* Brief
Repeat, word for word, every line from the line holding "D9: schottky MBR340" through the final line of the entries below. Skip all pictures.

Change detection outputs
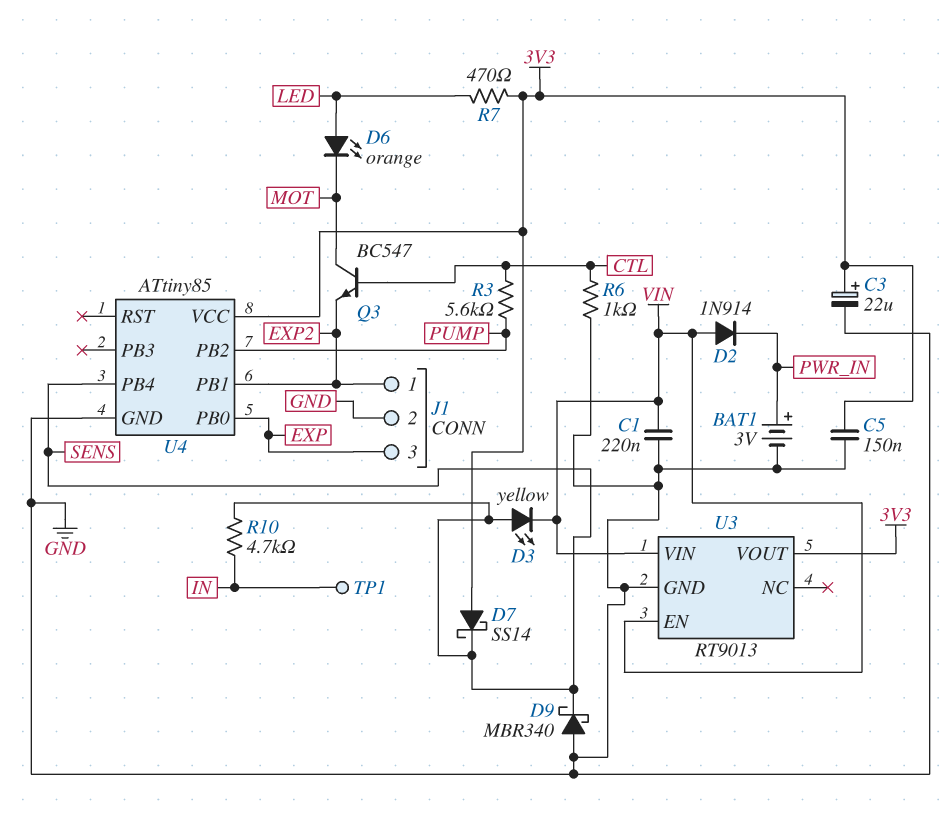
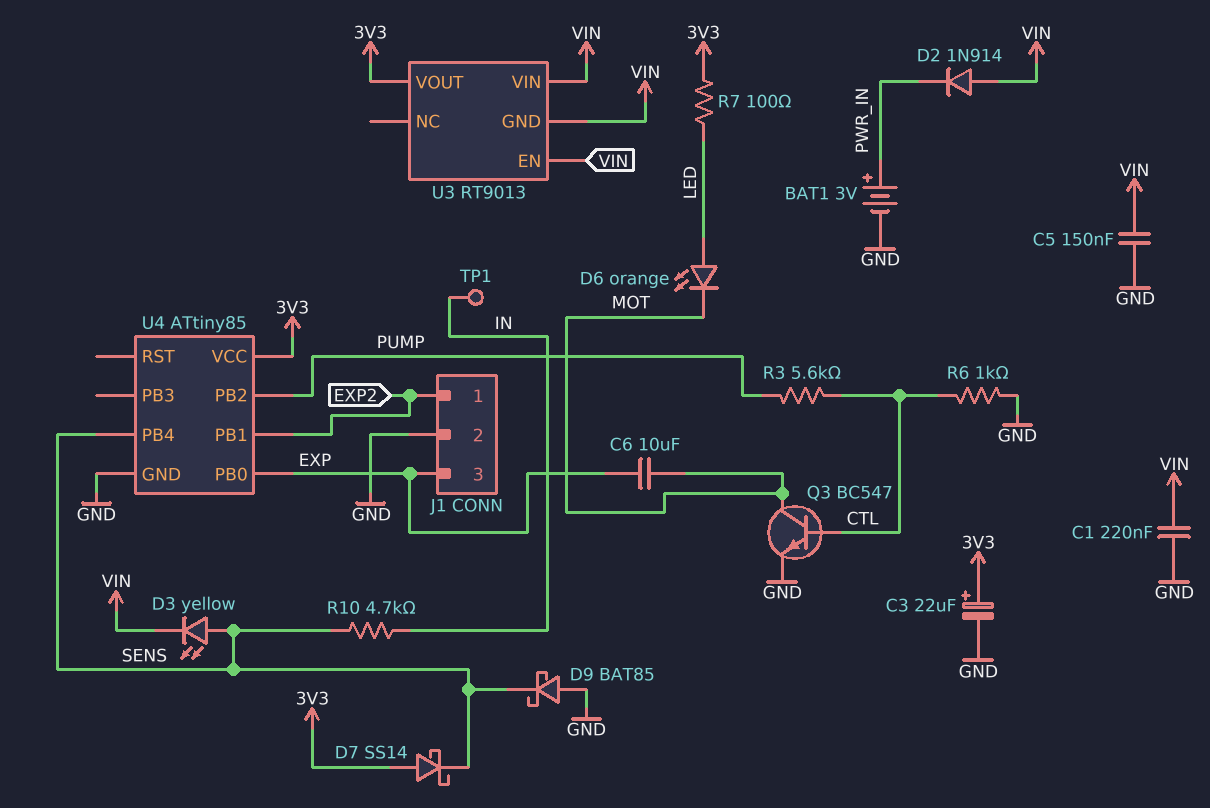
C5: 150nF (3V3, GND) -> 150nF (GND, VIN)
C6: none -> 10uF (EXP, MOT)
D9: schottky MBR340 (A GND, K SENS) -> schottky BAT85 (A GND, K SENS)
Q3: NPN BC547 (B CTL, C MOT, E EXP2) -> NPN BC547 (B CTL, C MOT, E GND)
R7: 470 (3V3, LED) -> 100 (3V3, LED)
U3 pin GND: GND -> VIN

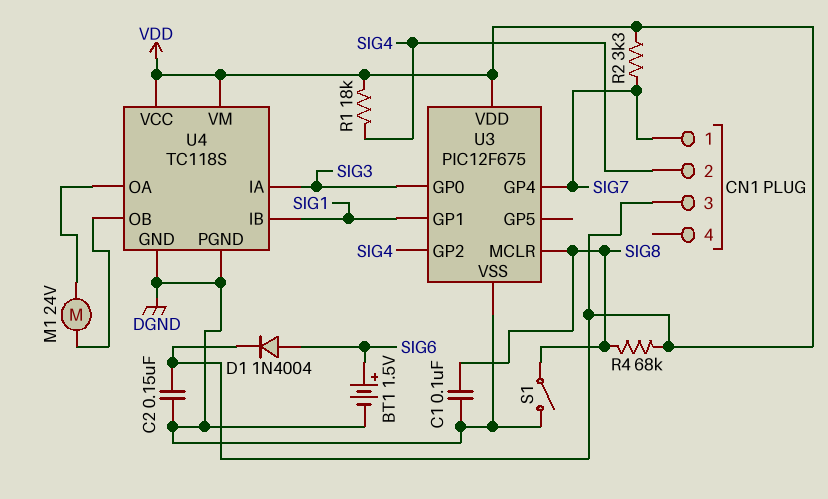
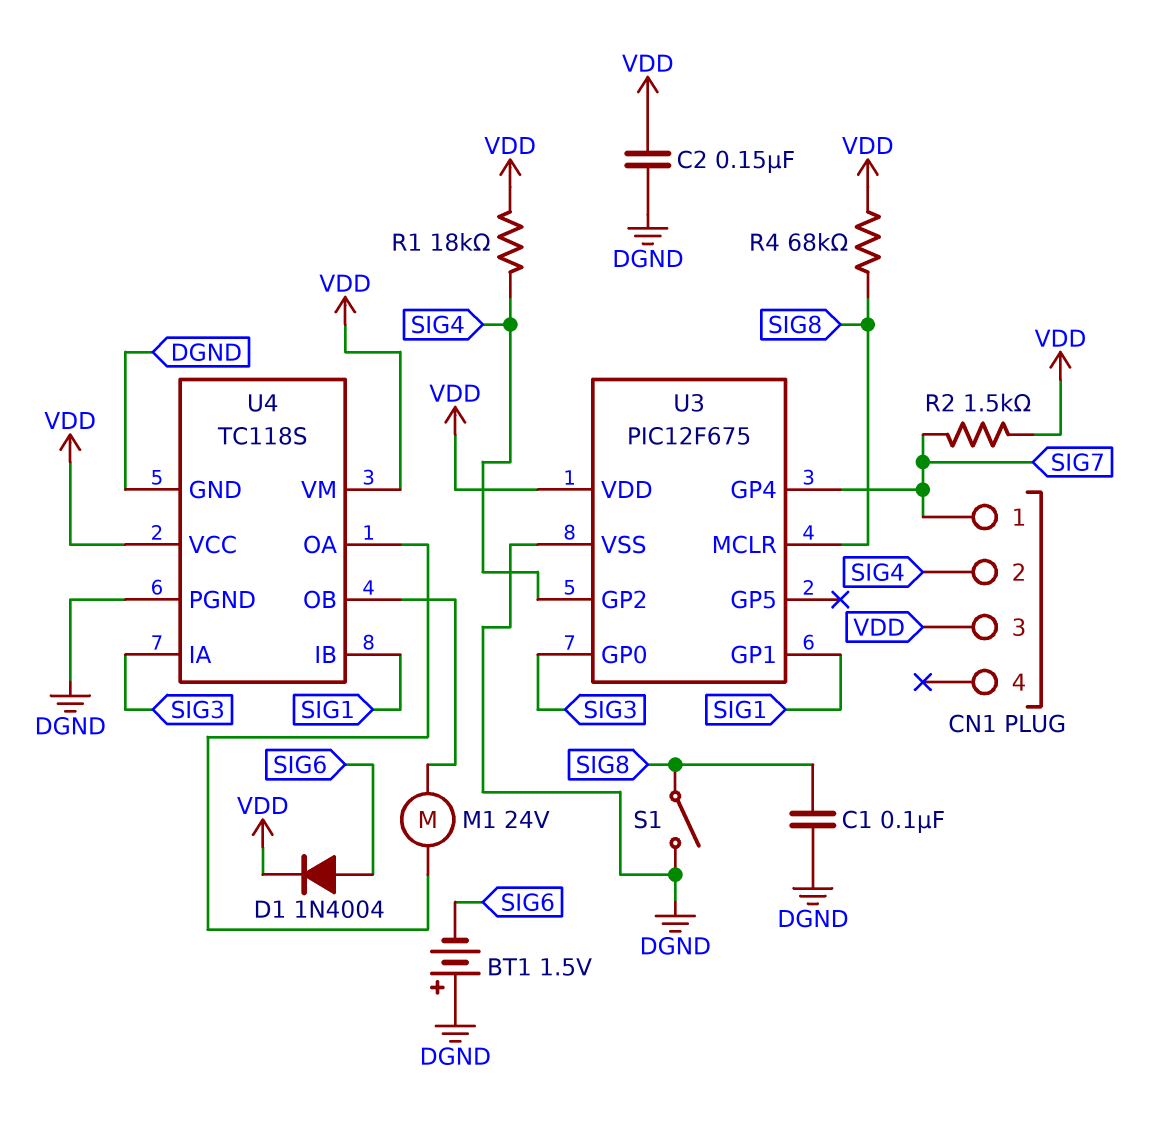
BT1: 1.5V (plus SIG6, minus DGND) -> 1.5V (plus DGND, minus SIG6)
R2: 3.3k (SIG7, VDD) -> 1.5k (SIG7, VDD)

* Task solution
D9: schottky MBR340 (A GND, K SENS) -> schottky BAT85 (A GND, K SENS)
Q3: NPN BC547 (B CTL, C MOT, E EXP2) -> NPN BC547 (B CTL, C MOT, E GND)
R7: 470 (3V3, LED) -> 100 (3V3, LED)
U3 pin GND: GND -> VIN

BT1: 1.5V (plus SIG6, minus DGND) -> 1.5V (plus DGND, minus SIG6)
R2: 3.3k (SIG7, VDD) -> 1.5k (SIG7, VDD)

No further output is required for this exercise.